◆ **WHAT IS NEEDED**: In the records below, one line contains "R10: none -> 13 (NET1, VCC)". Print that line and every line after it exactly, down to the final one.

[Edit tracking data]
== == ==
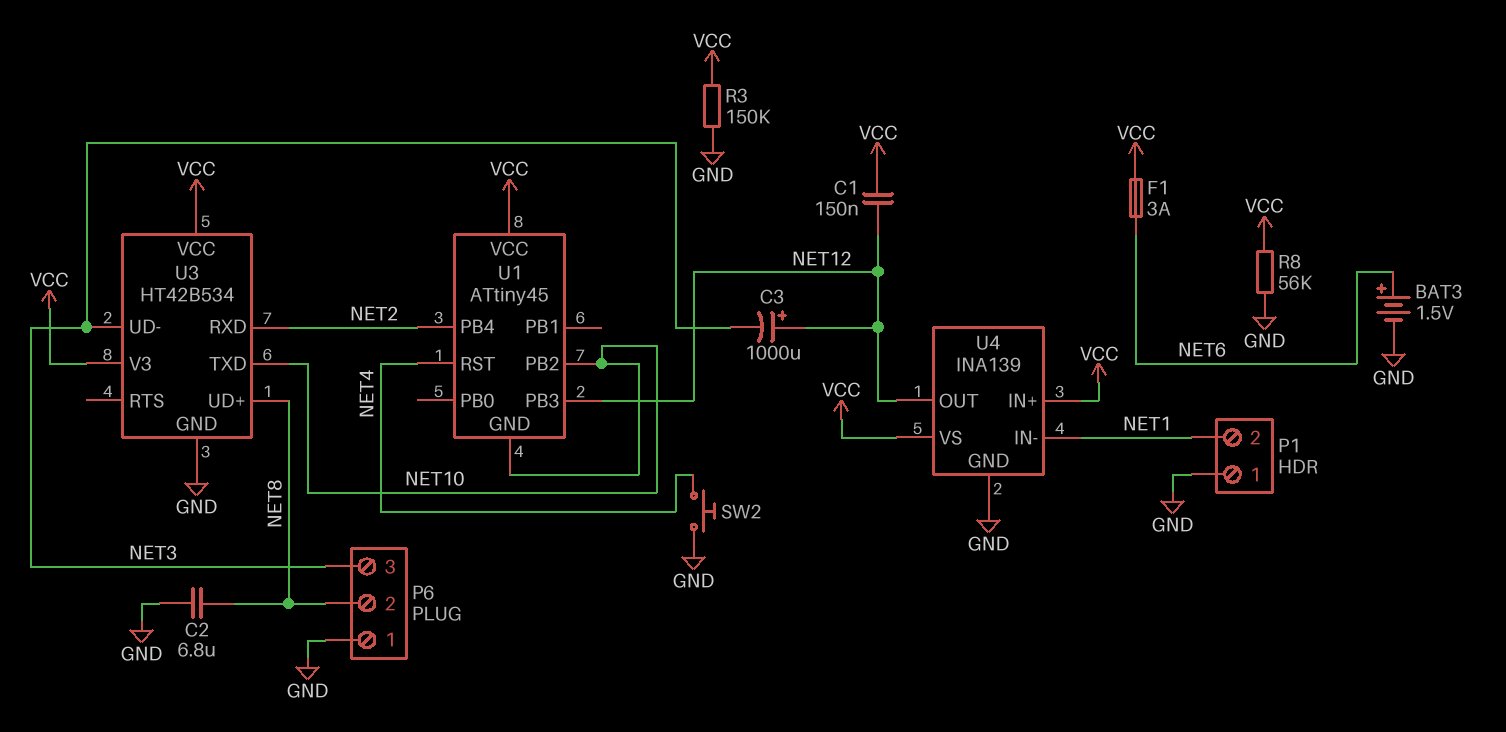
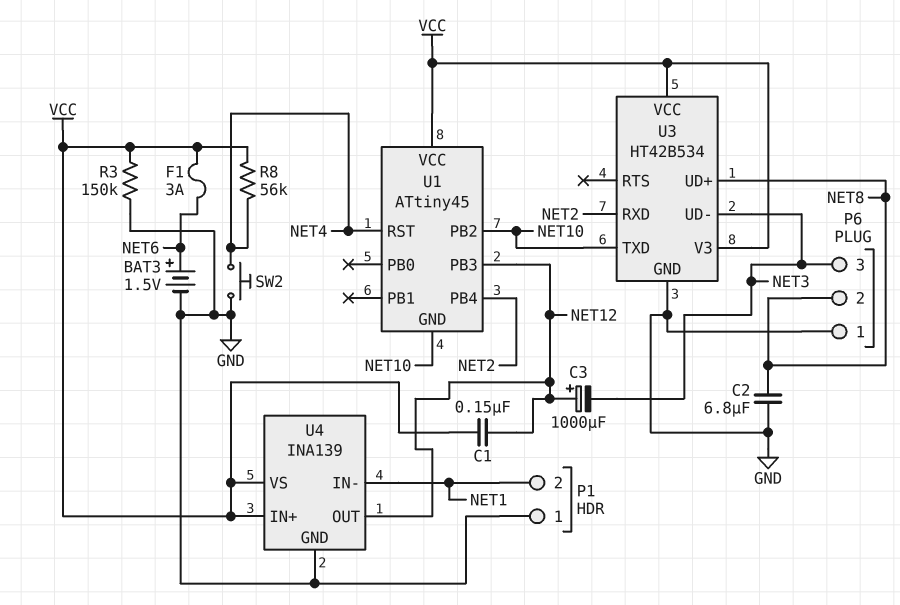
R8: 56k (GND, VCC) -> 56k (NET4, VCC)

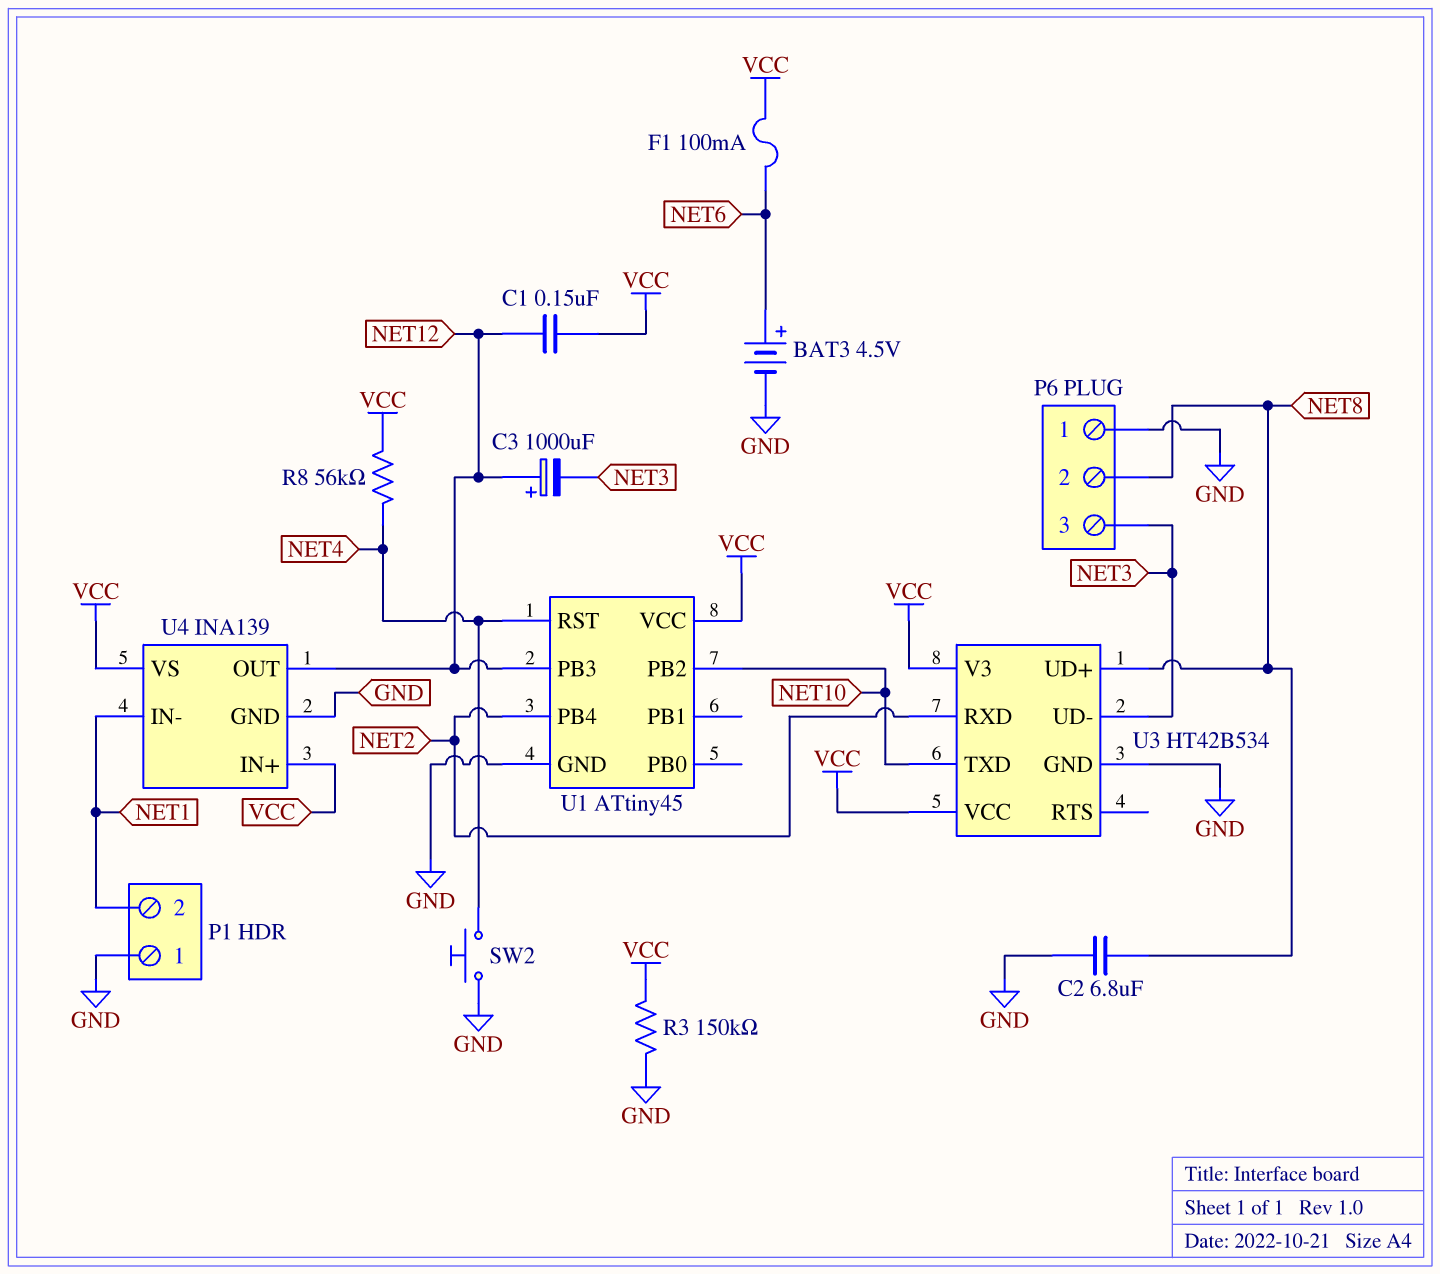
BAT3: 1.5V (plus NET6, minus GND) -> 4.5V (plus NET6, minus GND)
F1: 3A (NET6, VCC) -> 100mA (NET6, VCC)
U1 pin GND: NET10 -> GND

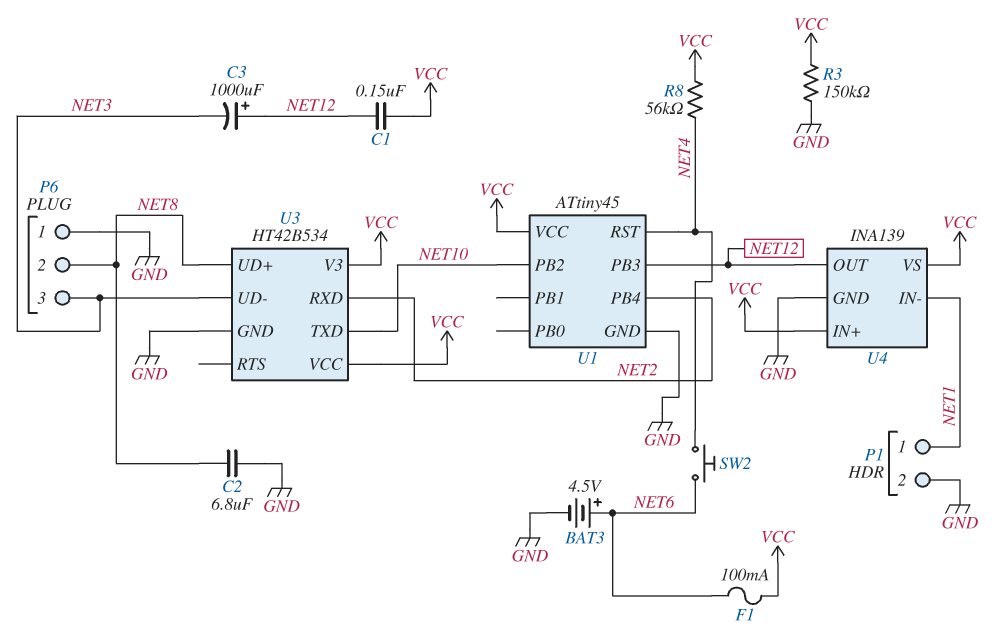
P1 pin 1: GND -> NET1
P1 pin 2: NET1 -> GND
SW2: button (GND, NET4) -> button (NET4, NET6)

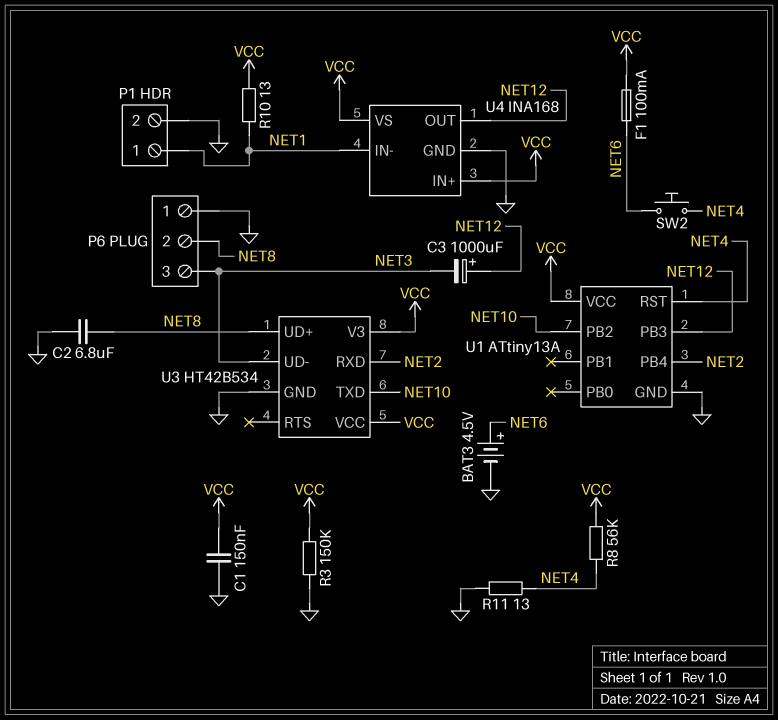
C1: 150nF (NET12, VCC) -> 150nF (GND, VCC)
R10: none -> 13 (NET1, VCC)
R11: none -> 13 (GND, NET4)
U1: ATtiny45 -> ATtiny13A
U4: INA139 -> INA168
== == ==
◆ **SOLUTION TO THIS PROBLEM**:
R10: none -> 13 (NET1, VCC)
R11: none -> 13 (GND, NET4)
U1: ATtiny45 -> ATtiny13A
U4: INA139 -> INA168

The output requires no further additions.